**Problem description:**
Output the data unchanged and complete, minus the images.

[[ Available records open ]]

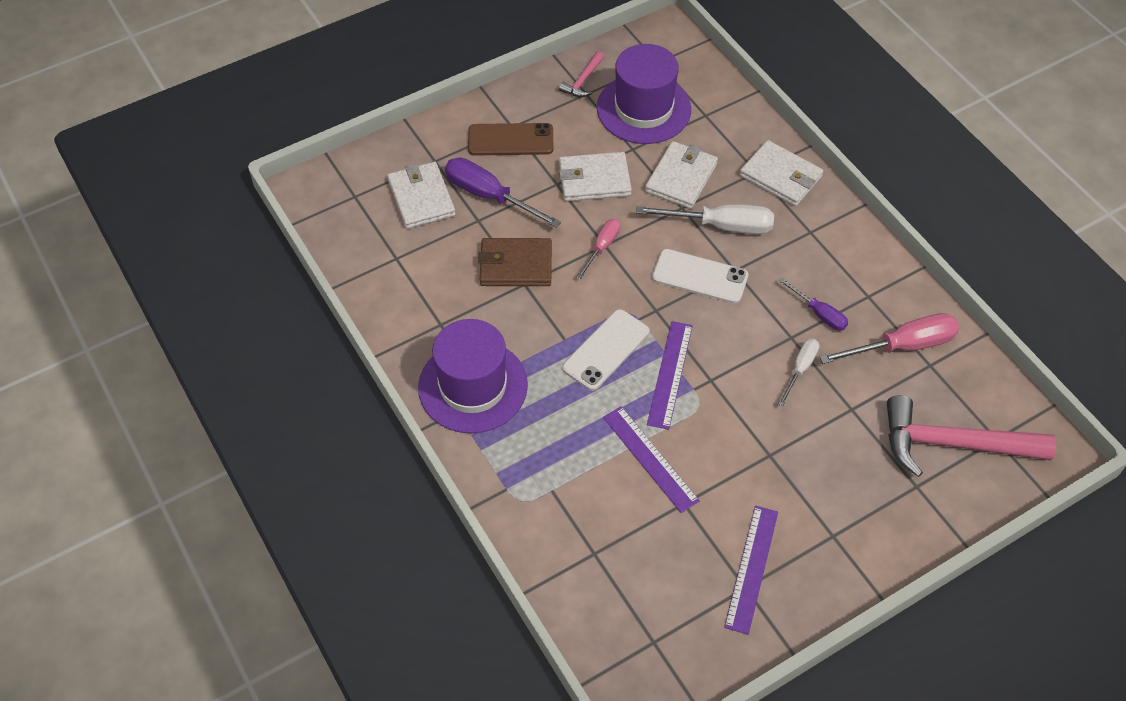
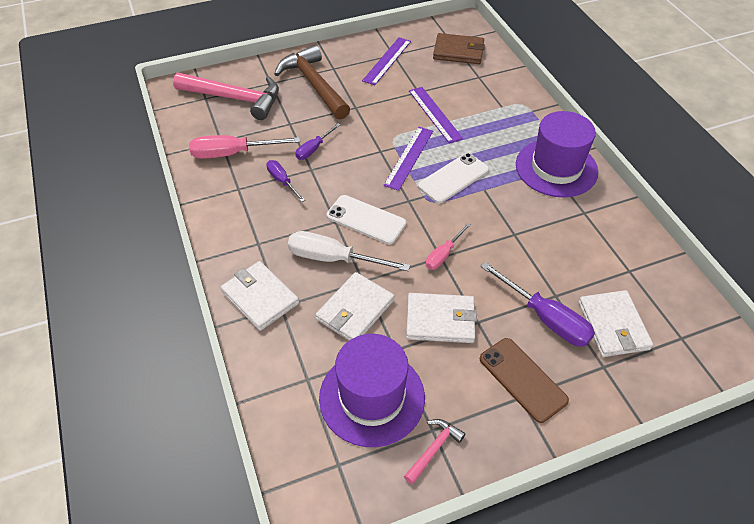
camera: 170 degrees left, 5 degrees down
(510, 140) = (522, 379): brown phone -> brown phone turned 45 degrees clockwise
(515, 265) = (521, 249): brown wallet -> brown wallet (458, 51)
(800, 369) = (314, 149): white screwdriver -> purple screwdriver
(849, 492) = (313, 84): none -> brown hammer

[[ Available records closed ]]

**Solution to this exercise:**
camera: 170 degrees left, 5 degrees down
(510, 140) = (522, 379): brown phone -> brown phone turned 45 degrees clockwise
(515, 265) = (521, 249): brown wallet -> brown wallet (458, 51)
(800, 369) = (314, 149): white screwdriver -> purple screwdriver
(849, 492) = (313, 84): none -> brown hammer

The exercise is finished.